Report every line of the records below that contains the string "partial", even where it appears only as part of a longer word. Case counts.

↓↓↓

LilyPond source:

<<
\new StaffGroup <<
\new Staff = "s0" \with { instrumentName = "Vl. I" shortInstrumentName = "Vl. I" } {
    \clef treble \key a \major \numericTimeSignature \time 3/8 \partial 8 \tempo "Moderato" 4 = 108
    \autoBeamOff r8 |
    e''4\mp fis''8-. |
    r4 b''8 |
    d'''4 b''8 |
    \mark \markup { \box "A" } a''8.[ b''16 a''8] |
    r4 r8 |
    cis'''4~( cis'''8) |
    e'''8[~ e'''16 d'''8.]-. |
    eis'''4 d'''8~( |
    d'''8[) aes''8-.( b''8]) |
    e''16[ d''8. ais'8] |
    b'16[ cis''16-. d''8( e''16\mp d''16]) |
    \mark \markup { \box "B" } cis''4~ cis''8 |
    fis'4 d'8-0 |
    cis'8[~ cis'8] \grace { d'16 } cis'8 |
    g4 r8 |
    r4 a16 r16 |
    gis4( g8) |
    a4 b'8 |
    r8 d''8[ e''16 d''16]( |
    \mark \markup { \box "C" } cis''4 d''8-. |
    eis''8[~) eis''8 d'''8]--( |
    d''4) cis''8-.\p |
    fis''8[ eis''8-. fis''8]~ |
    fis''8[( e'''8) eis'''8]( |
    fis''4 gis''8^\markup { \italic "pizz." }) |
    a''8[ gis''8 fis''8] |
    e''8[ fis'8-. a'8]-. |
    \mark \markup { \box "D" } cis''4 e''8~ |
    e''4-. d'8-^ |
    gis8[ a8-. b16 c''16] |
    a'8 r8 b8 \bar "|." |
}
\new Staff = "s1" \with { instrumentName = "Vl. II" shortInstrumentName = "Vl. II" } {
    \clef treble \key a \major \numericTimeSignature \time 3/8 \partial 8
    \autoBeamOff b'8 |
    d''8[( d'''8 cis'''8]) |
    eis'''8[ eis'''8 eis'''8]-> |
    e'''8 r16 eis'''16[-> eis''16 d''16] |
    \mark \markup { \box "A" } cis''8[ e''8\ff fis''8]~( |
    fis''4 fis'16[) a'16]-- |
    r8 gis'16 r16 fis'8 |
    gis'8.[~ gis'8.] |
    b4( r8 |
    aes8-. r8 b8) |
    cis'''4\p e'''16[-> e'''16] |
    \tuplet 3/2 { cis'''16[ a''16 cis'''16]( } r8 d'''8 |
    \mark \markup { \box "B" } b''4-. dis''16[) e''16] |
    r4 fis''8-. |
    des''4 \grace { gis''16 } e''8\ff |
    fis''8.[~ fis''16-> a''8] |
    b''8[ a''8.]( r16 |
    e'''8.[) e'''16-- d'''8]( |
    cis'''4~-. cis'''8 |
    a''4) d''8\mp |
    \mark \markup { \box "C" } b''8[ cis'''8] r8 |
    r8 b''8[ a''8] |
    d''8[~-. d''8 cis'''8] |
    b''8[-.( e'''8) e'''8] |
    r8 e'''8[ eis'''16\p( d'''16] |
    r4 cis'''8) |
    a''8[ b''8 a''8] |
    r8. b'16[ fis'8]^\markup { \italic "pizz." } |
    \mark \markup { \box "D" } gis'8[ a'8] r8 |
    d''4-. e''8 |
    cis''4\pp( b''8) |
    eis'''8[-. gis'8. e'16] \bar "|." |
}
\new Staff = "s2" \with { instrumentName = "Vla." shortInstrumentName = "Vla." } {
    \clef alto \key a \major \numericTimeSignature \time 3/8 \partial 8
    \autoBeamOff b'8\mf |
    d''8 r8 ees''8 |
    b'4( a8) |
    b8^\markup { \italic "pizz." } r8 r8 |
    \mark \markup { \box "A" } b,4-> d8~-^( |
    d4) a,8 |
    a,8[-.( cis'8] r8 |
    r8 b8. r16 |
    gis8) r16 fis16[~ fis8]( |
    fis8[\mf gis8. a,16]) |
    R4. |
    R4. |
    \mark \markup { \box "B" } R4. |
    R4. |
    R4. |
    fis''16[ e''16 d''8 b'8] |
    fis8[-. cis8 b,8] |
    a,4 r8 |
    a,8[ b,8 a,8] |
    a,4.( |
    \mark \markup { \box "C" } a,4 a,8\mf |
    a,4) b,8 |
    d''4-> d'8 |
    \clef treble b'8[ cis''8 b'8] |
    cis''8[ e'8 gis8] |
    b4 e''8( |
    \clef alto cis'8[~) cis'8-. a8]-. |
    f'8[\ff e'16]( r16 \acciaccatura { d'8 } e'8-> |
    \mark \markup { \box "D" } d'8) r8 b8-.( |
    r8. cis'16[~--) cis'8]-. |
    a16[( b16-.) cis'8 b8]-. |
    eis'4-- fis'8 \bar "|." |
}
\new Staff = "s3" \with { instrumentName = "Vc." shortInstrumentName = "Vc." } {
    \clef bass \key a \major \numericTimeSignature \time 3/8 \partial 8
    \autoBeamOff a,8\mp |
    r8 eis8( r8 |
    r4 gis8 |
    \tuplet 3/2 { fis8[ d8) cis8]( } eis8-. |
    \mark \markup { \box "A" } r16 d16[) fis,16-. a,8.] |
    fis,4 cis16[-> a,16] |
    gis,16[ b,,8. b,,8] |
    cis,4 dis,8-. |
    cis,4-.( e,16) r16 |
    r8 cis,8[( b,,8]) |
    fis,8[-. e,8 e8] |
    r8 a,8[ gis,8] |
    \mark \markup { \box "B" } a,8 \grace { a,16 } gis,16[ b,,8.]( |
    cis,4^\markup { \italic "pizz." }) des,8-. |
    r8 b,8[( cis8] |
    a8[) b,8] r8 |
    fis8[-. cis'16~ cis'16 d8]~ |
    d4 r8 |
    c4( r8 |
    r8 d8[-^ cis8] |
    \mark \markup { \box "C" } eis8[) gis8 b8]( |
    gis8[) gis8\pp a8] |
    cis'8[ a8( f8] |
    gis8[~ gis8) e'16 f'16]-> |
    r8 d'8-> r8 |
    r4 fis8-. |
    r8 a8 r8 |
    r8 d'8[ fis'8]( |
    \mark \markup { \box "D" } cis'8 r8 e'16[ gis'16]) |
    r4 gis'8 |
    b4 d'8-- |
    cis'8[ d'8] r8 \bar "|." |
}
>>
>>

↑↑↑

= Written reply =
    \clef treble \key a \major \numericTimeSignature \time 3/8 \partial 8 \tempo "Moderato" 4 = 108
    \clef treble \key a \major \numericTimeSignature \time 3/8 \partial 8
    \clef alto \key a \major \numericTimeSignature \time 3/8 \partial 8
    \clef bass \key a \major \numericTimeSignature \time 3/8 \partial 8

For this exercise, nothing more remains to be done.